*REQUIREMENT*
Reproduce the data below verbatim, line for line, without changing anything.

*Collection entries*
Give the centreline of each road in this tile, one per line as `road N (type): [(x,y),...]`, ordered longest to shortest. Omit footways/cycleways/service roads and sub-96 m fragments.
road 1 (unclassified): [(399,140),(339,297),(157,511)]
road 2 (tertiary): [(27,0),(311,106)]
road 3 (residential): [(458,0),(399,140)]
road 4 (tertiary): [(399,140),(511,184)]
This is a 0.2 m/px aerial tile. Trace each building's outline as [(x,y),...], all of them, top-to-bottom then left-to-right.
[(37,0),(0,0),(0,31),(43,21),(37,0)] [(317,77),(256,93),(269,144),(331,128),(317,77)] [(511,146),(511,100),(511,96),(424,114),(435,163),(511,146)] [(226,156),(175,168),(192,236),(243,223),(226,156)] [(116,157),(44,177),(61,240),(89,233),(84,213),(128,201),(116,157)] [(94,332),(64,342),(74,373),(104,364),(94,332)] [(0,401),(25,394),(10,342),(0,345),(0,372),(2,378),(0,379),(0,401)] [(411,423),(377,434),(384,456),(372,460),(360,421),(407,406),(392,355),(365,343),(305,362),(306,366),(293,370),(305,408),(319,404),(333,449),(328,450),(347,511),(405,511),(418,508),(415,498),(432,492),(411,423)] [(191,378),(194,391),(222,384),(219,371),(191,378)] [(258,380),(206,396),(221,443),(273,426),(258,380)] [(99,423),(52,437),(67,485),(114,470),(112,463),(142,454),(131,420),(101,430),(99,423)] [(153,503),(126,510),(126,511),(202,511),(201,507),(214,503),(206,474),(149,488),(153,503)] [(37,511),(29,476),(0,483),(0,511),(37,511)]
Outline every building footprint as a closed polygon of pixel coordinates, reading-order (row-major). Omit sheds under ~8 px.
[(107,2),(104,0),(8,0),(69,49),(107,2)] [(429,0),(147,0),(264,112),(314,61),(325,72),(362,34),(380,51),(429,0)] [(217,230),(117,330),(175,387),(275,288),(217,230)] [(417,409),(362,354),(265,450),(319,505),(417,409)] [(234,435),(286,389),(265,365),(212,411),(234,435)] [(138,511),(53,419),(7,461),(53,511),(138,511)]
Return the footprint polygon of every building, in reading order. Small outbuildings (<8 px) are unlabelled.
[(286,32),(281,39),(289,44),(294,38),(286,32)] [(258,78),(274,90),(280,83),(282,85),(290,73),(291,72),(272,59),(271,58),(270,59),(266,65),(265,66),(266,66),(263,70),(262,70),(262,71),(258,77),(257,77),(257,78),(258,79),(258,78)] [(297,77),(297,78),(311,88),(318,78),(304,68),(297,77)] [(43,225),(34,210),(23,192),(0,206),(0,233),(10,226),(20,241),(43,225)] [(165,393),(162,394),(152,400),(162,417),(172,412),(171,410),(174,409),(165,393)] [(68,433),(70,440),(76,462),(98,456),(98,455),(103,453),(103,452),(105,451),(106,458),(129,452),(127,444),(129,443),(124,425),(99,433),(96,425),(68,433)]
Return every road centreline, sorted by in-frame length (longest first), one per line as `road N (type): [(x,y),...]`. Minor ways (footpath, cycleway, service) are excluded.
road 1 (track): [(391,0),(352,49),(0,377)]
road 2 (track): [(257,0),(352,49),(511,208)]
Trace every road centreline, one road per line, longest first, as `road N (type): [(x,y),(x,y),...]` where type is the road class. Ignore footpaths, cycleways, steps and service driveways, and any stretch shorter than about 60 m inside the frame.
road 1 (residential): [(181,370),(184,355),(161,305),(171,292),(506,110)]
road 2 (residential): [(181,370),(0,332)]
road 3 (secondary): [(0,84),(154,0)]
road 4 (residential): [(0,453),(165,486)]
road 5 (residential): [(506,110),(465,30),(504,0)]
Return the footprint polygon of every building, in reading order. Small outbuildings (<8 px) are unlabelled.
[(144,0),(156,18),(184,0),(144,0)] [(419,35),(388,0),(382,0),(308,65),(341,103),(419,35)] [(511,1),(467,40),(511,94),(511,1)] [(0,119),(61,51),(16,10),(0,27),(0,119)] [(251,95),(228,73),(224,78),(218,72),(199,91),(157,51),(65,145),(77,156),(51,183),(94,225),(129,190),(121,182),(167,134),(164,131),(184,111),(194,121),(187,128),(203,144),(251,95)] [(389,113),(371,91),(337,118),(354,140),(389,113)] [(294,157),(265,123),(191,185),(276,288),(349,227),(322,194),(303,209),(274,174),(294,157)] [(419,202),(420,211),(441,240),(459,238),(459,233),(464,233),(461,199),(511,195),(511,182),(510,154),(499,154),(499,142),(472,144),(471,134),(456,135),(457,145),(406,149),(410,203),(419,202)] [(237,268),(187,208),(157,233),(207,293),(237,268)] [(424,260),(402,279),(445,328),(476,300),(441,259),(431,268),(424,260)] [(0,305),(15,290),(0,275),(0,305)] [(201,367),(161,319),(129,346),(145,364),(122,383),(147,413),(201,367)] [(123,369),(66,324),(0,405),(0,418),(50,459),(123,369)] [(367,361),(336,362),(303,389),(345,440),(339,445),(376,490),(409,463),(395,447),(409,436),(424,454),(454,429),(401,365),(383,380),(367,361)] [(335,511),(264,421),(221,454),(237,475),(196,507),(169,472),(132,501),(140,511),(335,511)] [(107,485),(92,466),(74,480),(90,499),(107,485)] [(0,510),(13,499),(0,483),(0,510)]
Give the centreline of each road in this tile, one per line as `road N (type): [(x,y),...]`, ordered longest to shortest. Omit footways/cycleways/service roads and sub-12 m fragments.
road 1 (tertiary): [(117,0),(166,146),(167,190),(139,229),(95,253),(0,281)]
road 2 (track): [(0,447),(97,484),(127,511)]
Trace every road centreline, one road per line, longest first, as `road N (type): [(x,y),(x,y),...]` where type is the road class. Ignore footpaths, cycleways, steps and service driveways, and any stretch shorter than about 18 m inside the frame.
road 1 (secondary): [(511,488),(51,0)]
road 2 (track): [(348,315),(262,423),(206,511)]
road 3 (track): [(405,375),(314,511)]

*SOLUTION TO THIS TASK*
Give the centreline of each road in this tile, one per line as `road N (type): [(x,y),...]`, ordered longest to shortest. Omit footways/cycleways/service roads and sub-96 m fragments.
road 1 (unclassified): [(399,140),(339,297),(157,511)]
road 2 (tertiary): [(27,0),(311,106)]
road 3 (residential): [(458,0),(399,140)]
road 4 (tertiary): [(399,140),(511,184)]
This is a 0.2 m/px aerial tile. Trace each building's outline as [(x,y),...], all of them, top-to-bottom then left-to-right.
[(37,0),(0,0),(0,31),(43,21),(37,0)] [(317,77),(256,93),(269,144),(331,128),(317,77)] [(511,146),(511,100),(511,96),(424,114),(435,163),(511,146)] [(226,156),(175,168),(192,236),(243,223),(226,156)] [(116,157),(44,177),(61,240),(89,233),(84,213),(128,201),(116,157)] [(94,332),(64,342),(74,373),(104,364),(94,332)] [(0,401),(25,394),(10,342),(0,345),(0,372),(2,378),(0,379),(0,401)] [(411,423),(377,434),(384,456),(372,460),(360,421),(407,406),(392,355),(365,343),(305,362),(306,366),(293,370),(305,408),(319,404),(333,449),(328,450),(347,511),(405,511),(418,508),(415,498),(432,492),(411,423)] [(191,378),(194,391),(222,384),(219,371),(191,378)] [(258,380),(206,396),(221,443),(273,426),(258,380)] [(99,423),(52,437),(67,485),(114,470),(112,463),(142,454),(131,420),(101,430),(99,423)] [(153,503),(126,510),(126,511),(202,511),(201,507),(214,503),(206,474),(149,488),(153,503)] [(37,511),(29,476),(0,483),(0,511),(37,511)]
Outline every building footprint as a closed polygon of pixel coordinates, reading-order (row-major). Omit sheds under ~8 px.
[(107,2),(104,0),(8,0),(69,49),(107,2)] [(429,0),(147,0),(264,112),(314,61),(325,72),(362,34),(380,51),(429,0)] [(217,230),(117,330),(175,387),(275,288),(217,230)] [(417,409),(362,354),(265,450),(319,505),(417,409)] [(234,435),(286,389),(265,365),(212,411),(234,435)] [(138,511),(53,419),(7,461),(53,511),(138,511)]
Return the footprint polygon of every building, in reading order. Small outbuildings (<8 px) are unlabelled.
[(286,32),(281,39),(289,44),(294,38),(286,32)] [(258,78),(274,90),(280,83),(282,85),(290,73),(291,72),(272,59),(271,58),(270,59),(266,65),(265,66),(266,66),(263,70),(262,70),(262,71),(258,77),(257,77),(257,78),(258,79),(258,78)] [(297,77),(297,78),(311,88),(318,78),(304,68),(297,77)] [(43,225),(34,210),(23,192),(0,206),(0,233),(10,226),(20,241),(43,225)] [(165,393),(162,394),(152,400),(162,417),(172,412),(171,410),(174,409),(165,393)] [(68,433),(70,440),(76,462),(98,456),(98,455),(103,453),(103,452),(105,451),(106,458),(129,452),(127,444),(129,443),(124,425),(99,433),(96,425),(68,433)]
Return every road centreline, sorted by in-frame length (longest first), one per line as `road N (type): [(x,y),...]`. Minor ways (footpath, cycleway, service) are excluded.
road 1 (track): [(391,0),(352,49),(0,377)]
road 2 (track): [(257,0),(352,49),(511,208)]
Trace every road centreline, one road per line, longest first, as `road N (type): [(x,y),(x,y),...]` where type is the road class. Ignore footpaths, cycleways, steps and service driveways, and any stretch shorter than about 60 m inside the frame.
road 1 (residential): [(181,370),(184,355),(161,305),(171,292),(506,110)]
road 2 (residential): [(181,370),(0,332)]
road 3 (secondary): [(0,84),(154,0)]
road 4 (residential): [(0,453),(165,486)]
road 5 (residential): [(506,110),(465,30),(504,0)]
Return the footprint polygon of every building, in reading order. Small outbuildings (<8 px) are unlabelled.
[(144,0),(156,18),(184,0),(144,0)] [(419,35),(388,0),(382,0),(308,65),(341,103),(419,35)] [(511,1),(467,40),(511,94),(511,1)] [(0,119),(61,51),(16,10),(0,27),(0,119)] [(251,95),(228,73),(224,78),(218,72),(199,91),(157,51),(65,145),(77,156),(51,183),(94,225),(129,190),(121,182),(167,134),(164,131),(184,111),(194,121),(187,128),(203,144),(251,95)] [(389,113),(371,91),(337,118),(354,140),(389,113)] [(294,157),(265,123),(191,185),(276,288),(349,227),(322,194),(303,209),(274,174),(294,157)] [(419,202),(420,211),(441,240),(459,238),(459,233),(464,233),(461,199),(511,195),(511,182),(510,154),(499,154),(499,142),(472,144),(471,134),(456,135),(457,145),(406,149),(410,203),(419,202)] [(237,268),(187,208),(157,233),(207,293),(237,268)] [(424,260),(402,279),(445,328),(476,300),(441,259),(431,268),(424,260)] [(0,305),(15,290),(0,275),(0,305)] [(201,367),(161,319),(129,346),(145,364),(122,383),(147,413),(201,367)] [(123,369),(66,324),(0,405),(0,418),(50,459),(123,369)] [(367,361),(336,362),(303,389),(345,440),(339,445),(376,490),(409,463),(395,447),(409,436),(424,454),(454,429),(401,365),(383,380),(367,361)] [(335,511),(264,421),(221,454),(237,475),(196,507),(169,472),(132,501),(140,511),(335,511)] [(107,485),(92,466),(74,480),(90,499),(107,485)] [(0,510),(13,499),(0,483),(0,510)]
Give the centreline of each road in this tile, one per line as `road N (type): [(x,y),...]`, ordered longest to shortest. Omit footways/cycleways/service roads and sub-12 m fragments.
road 1 (tertiary): [(117,0),(166,146),(167,190),(139,229),(95,253),(0,281)]
road 2 (track): [(0,447),(97,484),(127,511)]
Trace every road centreline, one road per line, longest first, as `road N (type): [(x,y),(x,y),...]` where type is the road class. Ignore footpaths, cycleways, steps and service driveways, and any stretch shorter than about 18 m inside the frame.
road 1 (secondary): [(511,488),(51,0)]
road 2 (track): [(348,315),(262,423),(206,511)]
road 3 (track): [(405,375),(314,511)]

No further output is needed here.